> Object tracking records
--- --- ---

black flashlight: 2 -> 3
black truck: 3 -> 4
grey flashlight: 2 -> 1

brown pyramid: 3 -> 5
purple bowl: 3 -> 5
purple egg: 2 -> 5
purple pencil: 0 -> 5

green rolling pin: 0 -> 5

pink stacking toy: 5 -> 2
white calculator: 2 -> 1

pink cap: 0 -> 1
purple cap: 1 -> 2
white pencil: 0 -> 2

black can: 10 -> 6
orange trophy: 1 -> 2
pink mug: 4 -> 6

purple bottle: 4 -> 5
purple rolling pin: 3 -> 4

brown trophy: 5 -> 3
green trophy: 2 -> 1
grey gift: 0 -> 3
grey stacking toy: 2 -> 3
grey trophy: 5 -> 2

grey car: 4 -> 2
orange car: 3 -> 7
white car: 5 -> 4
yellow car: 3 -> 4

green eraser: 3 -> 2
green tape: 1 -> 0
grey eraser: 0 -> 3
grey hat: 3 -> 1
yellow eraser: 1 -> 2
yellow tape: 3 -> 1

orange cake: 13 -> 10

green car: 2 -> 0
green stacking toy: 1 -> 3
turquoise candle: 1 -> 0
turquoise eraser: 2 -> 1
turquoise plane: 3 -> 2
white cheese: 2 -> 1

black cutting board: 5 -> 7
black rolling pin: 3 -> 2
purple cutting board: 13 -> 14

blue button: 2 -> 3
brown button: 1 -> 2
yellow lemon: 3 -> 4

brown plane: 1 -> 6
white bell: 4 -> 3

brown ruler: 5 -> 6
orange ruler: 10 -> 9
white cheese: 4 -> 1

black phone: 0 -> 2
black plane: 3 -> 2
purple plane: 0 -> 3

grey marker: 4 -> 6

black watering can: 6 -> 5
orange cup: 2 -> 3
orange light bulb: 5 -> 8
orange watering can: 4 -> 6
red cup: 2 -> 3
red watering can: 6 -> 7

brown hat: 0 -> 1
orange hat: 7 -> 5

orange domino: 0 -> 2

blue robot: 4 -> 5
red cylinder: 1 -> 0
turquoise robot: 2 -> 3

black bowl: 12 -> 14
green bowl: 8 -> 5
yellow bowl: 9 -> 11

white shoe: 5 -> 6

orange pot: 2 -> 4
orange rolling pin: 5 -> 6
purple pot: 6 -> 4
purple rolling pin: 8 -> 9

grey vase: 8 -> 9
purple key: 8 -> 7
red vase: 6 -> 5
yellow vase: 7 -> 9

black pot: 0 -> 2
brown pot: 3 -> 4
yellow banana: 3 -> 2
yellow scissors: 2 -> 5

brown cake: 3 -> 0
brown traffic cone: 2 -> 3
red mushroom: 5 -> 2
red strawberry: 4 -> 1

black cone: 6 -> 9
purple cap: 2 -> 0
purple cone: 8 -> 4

--- --- ---

> Task
With no word changed, write the entries out once more.

> Answer box
black flashlight: 2 -> 3
black truck: 3 -> 4
grey flashlight: 2 -> 1

brown pyramid: 3 -> 5
purple bowl: 3 -> 5
purple egg: 2 -> 5
purple pencil: 0 -> 5

green rolling pin: 0 -> 5

pink stacking toy: 5 -> 2
white calculator: 2 -> 1

pink cap: 0 -> 1
purple cap: 1 -> 2
white pencil: 0 -> 2

black can: 10 -> 6
orange trophy: 1 -> 2
pink mug: 4 -> 6

purple bottle: 4 -> 5
purple rolling pin: 3 -> 4

brown trophy: 5 -> 3
green trophy: 2 -> 1
grey gift: 0 -> 3
grey stacking toy: 2 -> 3
grey trophy: 5 -> 2

grey car: 4 -> 2
orange car: 3 -> 7
white car: 5 -> 4
yellow car: 3 -> 4

green eraser: 3 -> 2
green tape: 1 -> 0
grey eraser: 0 -> 3
grey hat: 3 -> 1
yellow eraser: 1 -> 2
yellow tape: 3 -> 1

orange cake: 13 -> 10

green car: 2 -> 0
green stacking toy: 1 -> 3
turquoise candle: 1 -> 0
turquoise eraser: 2 -> 1
turquoise plane: 3 -> 2
white cheese: 2 -> 1

black cutting board: 5 -> 7
black rolling pin: 3 -> 2
purple cutting board: 13 -> 14

blue button: 2 -> 3
brown button: 1 -> 2
yellow lemon: 3 -> 4

brown plane: 1 -> 6
white bell: 4 -> 3

brown ruler: 5 -> 6
orange ruler: 10 -> 9
white cheese: 4 -> 1

black phone: 0 -> 2
black plane: 3 -> 2
purple plane: 0 -> 3

grey marker: 4 -> 6

black watering can: 6 -> 5
orange cup: 2 -> 3
orange light bulb: 5 -> 8
orange watering can: 4 -> 6
red cup: 2 -> 3
red watering can: 6 -> 7

brown hat: 0 -> 1
orange hat: 7 -> 5

orange domino: 0 -> 2

blue robot: 4 -> 5
red cylinder: 1 -> 0
turquoise robot: 2 -> 3

black bowl: 12 -> 14
green bowl: 8 -> 5
yellow bowl: 9 -> 11

white shoe: 5 -> 6

orange pot: 2 -> 4
orange rolling pin: 5 -> 6
purple pot: 6 -> 4
purple rolling pin: 8 -> 9

grey vase: 8 -> 9
purple key: 8 -> 7
red vase: 6 -> 5
yellow vase: 7 -> 9

black pot: 0 -> 2
brown pot: 3 -> 4
yellow banana: 3 -> 2
yellow scissors: 2 -> 5

brown cake: 3 -> 0
brown traffic cone: 2 -> 3
red mushroom: 5 -> 2
red strawberry: 4 -> 1

black cone: 6 -> 9
purple cap: 2 -> 0
purple cone: 8 -> 4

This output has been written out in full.